[Directions for this task] Copy all the entries word for word, but omit the pictures.

[Data listing]
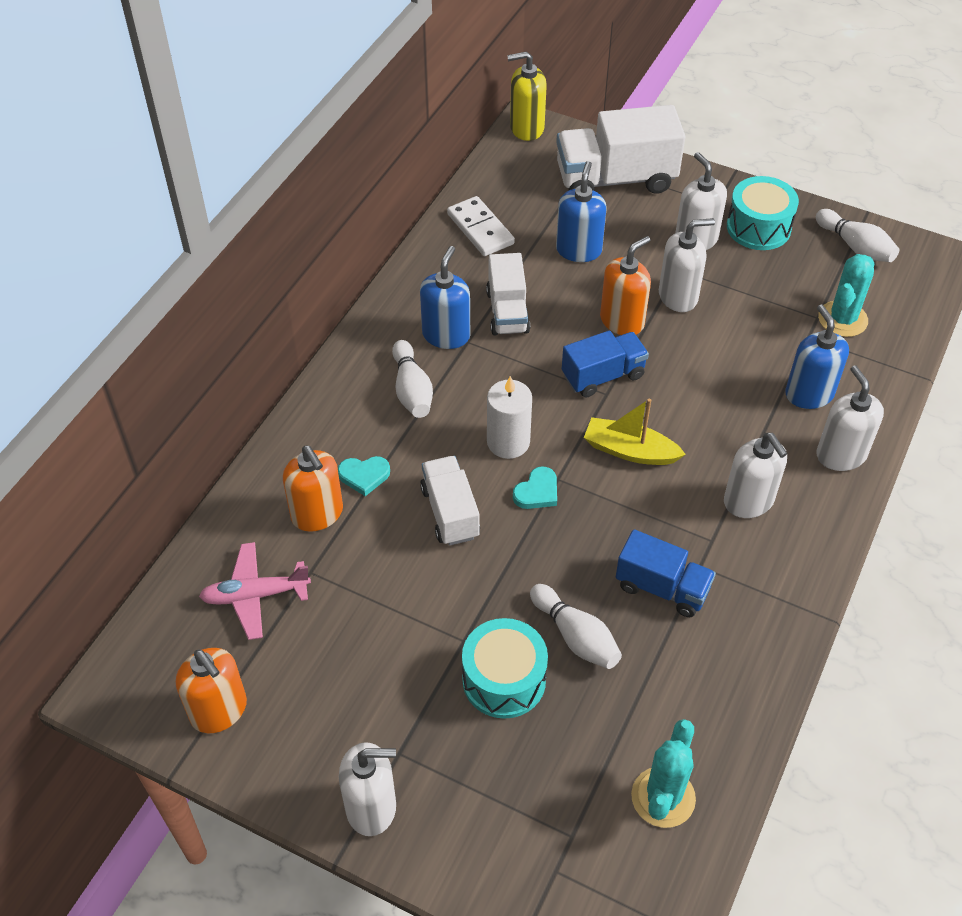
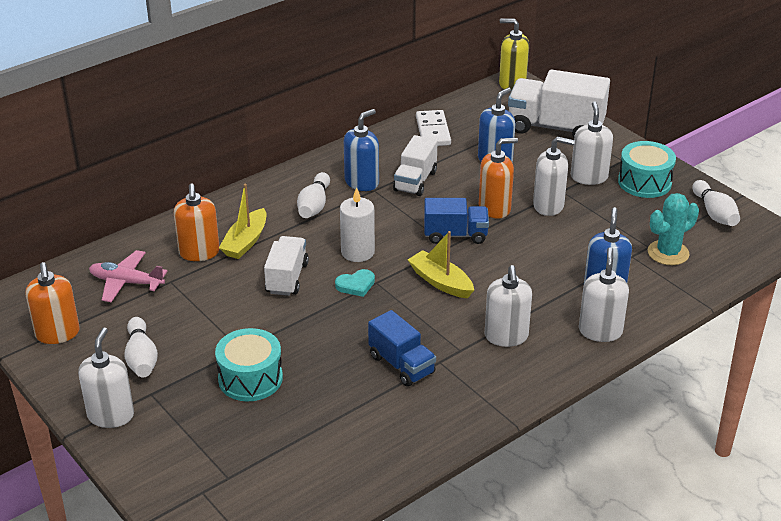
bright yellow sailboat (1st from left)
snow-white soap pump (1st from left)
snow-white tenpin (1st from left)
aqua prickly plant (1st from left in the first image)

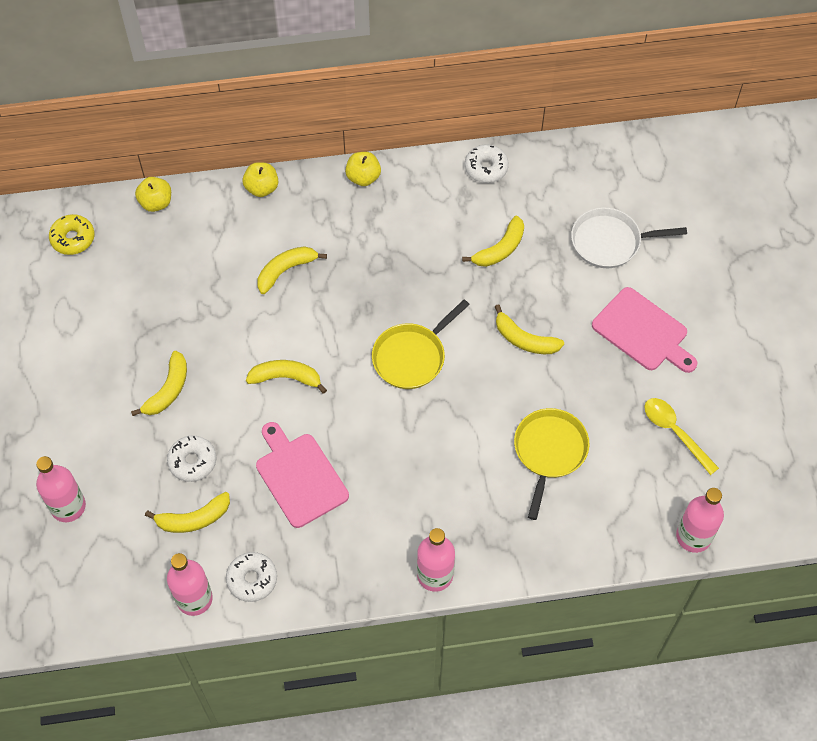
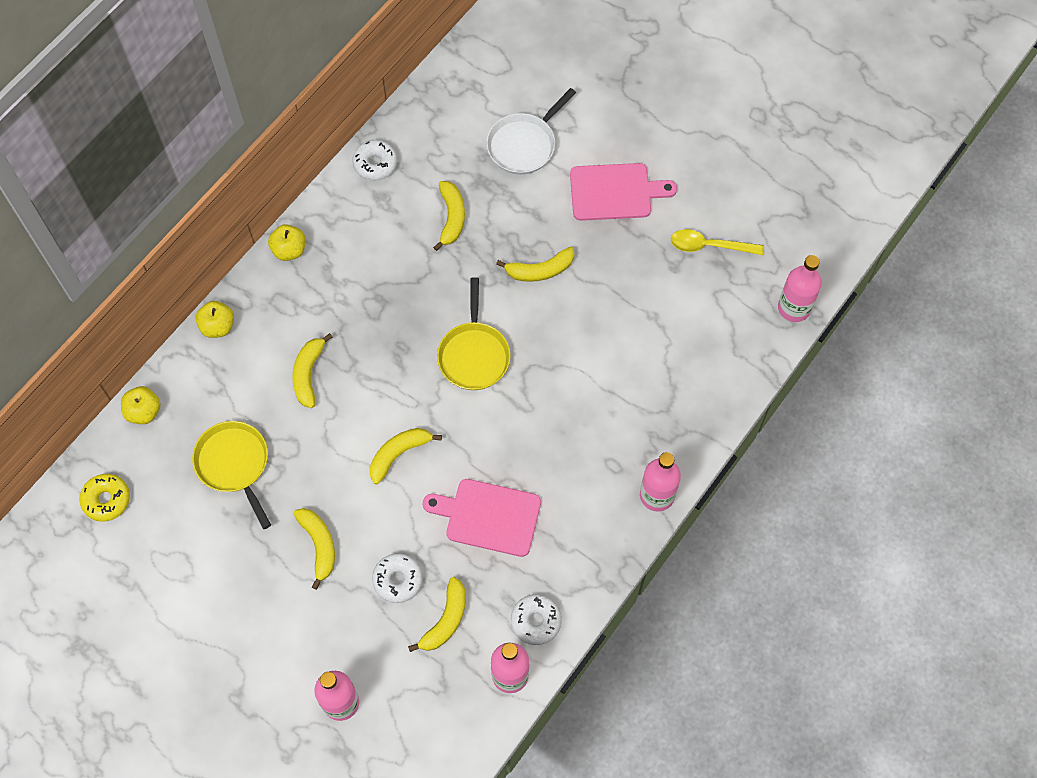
bright yellow skillet (1st from left)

[Answer below]
bright yellow sailboat (1st from left)
snow-white soap pump (1st from left)
snow-white tenpin (1st from left)
aqua prickly plant (1st from left in the first image)

bright yellow skillet (1st from left)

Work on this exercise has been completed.